*What the task requires*
Go through the listing below and repeat it exactly, omitting each picture.

*Given information*
*****

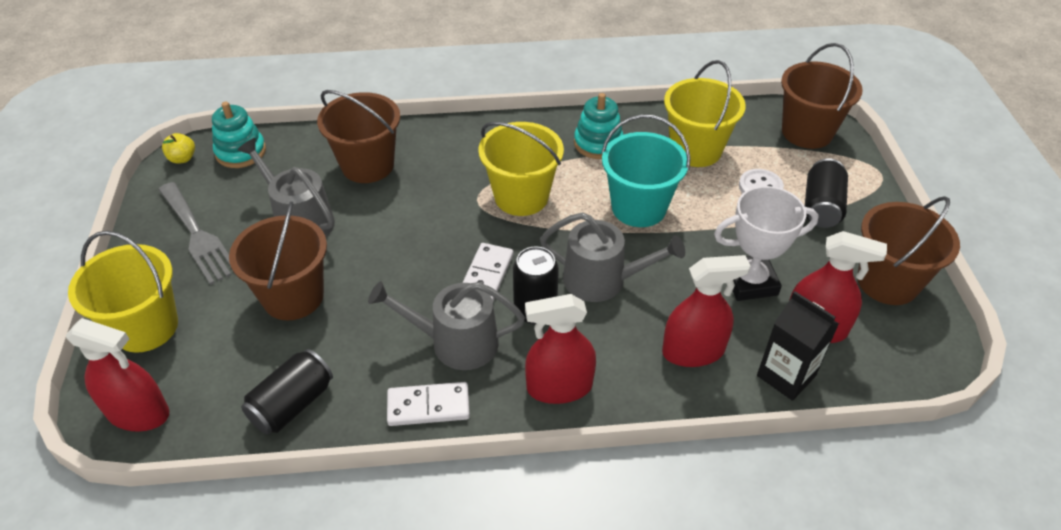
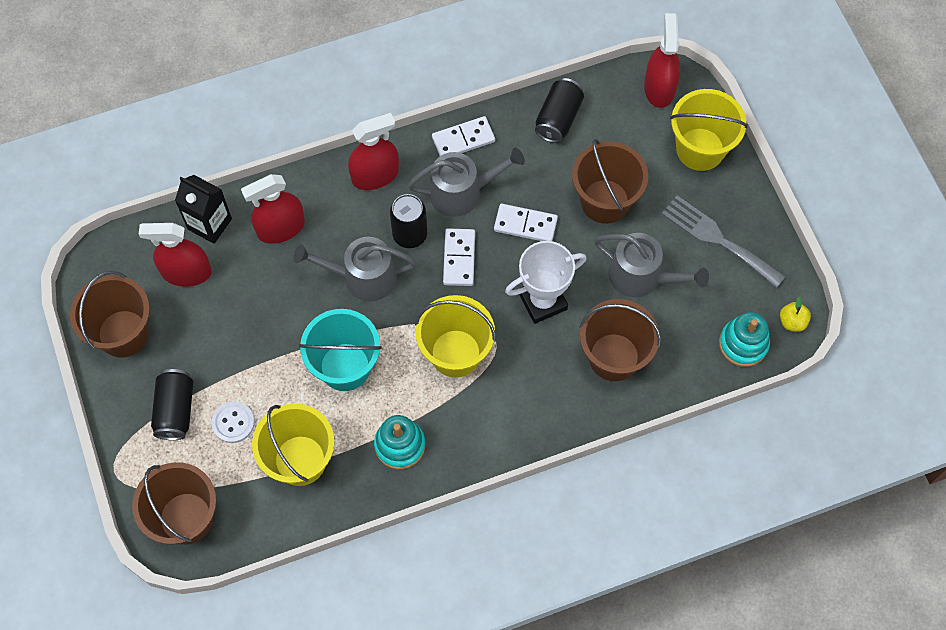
camera: 165 degrees right, 20 degrees up
(138, 413) = (659, 88): red spray bottle -> red spray bottle turned 90 degrees clockwise
(396, 292) = (525, 225): none -> white domino
(750, 282) = (239, 305): white trophy -> white trophy (542, 301)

*****

*Task solution*
camera: 165 degrees right, 20 degrees up
(138, 413) = (659, 88): red spray bottle -> red spray bottle turned 90 degrees clockwise
(396, 292) = (525, 225): none -> white domino
(750, 282) = (239, 305): white trophy -> white trophy (542, 301)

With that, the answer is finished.